Instructions for the task
The reader should set down exactly the lines from the one containing "yellow mobile phone (no. 1 from left)" through the last line of the material, omitting every picture.
___
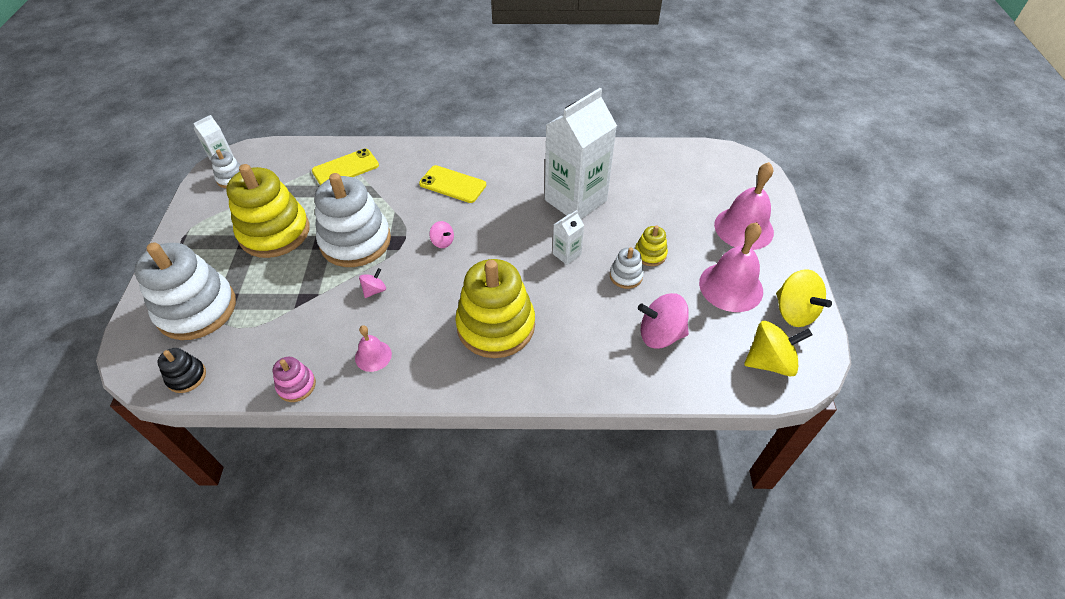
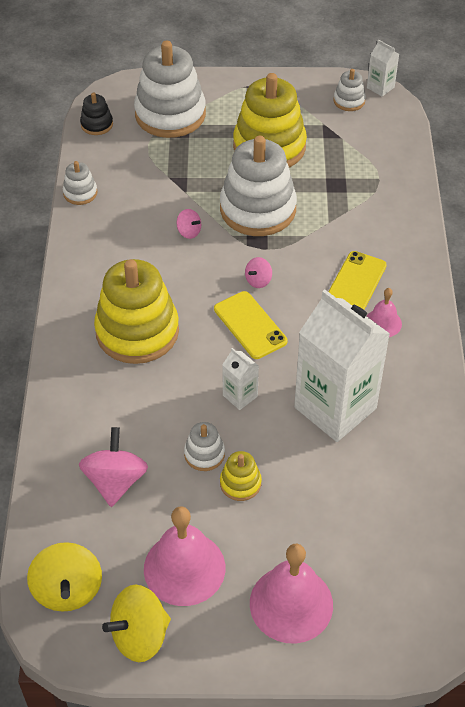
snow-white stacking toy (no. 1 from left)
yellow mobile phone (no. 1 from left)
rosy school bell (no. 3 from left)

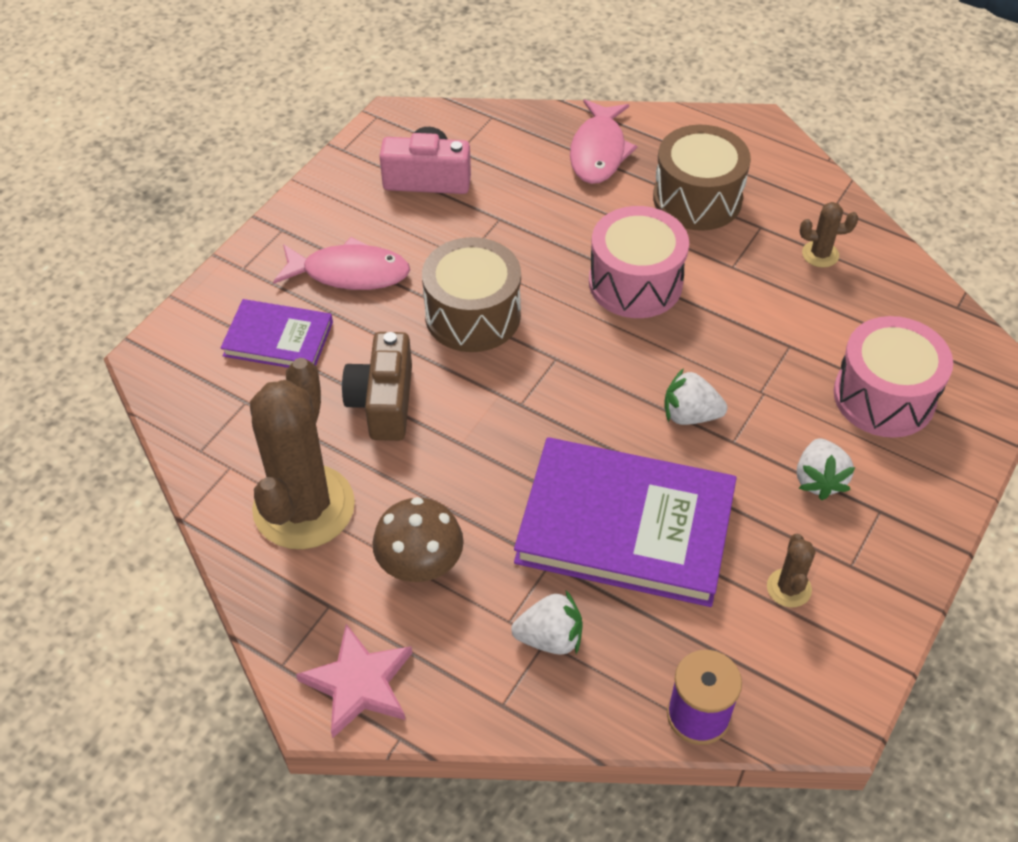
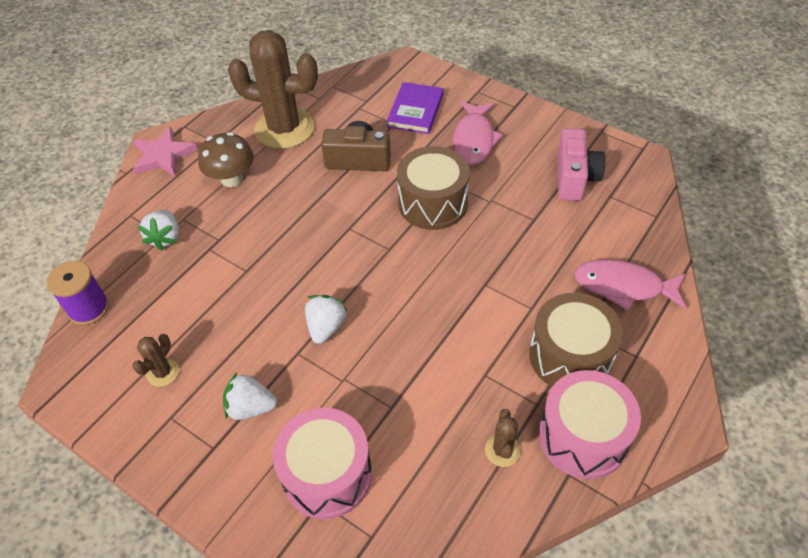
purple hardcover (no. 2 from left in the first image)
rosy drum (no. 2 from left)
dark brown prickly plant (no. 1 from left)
___
Answer
yellow mobile phone (no. 1 from left)
rosy school bell (no. 3 from left)

purple hardcover (no. 2 from left in the first image)
rosy drum (no. 2 from left)
dark brown prickly plant (no. 1 from left)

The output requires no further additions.